**Task statement**
Count each line below that has the word "różowy" in it, and give only the total.

== Data extract ==

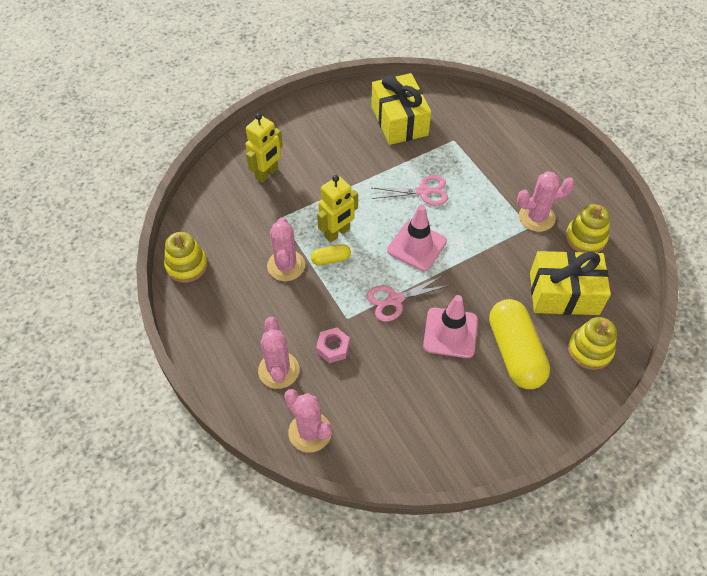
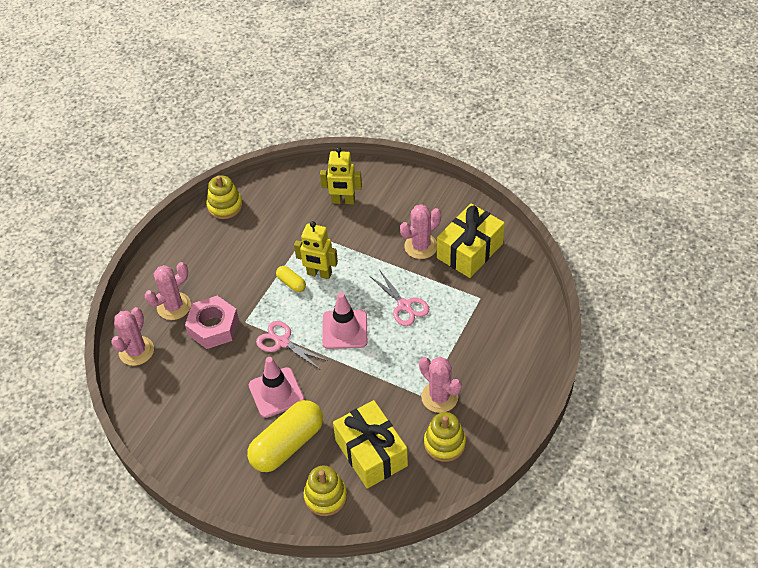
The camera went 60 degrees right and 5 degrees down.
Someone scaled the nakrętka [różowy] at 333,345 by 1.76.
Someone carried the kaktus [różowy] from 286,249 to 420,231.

===

**Task response**
2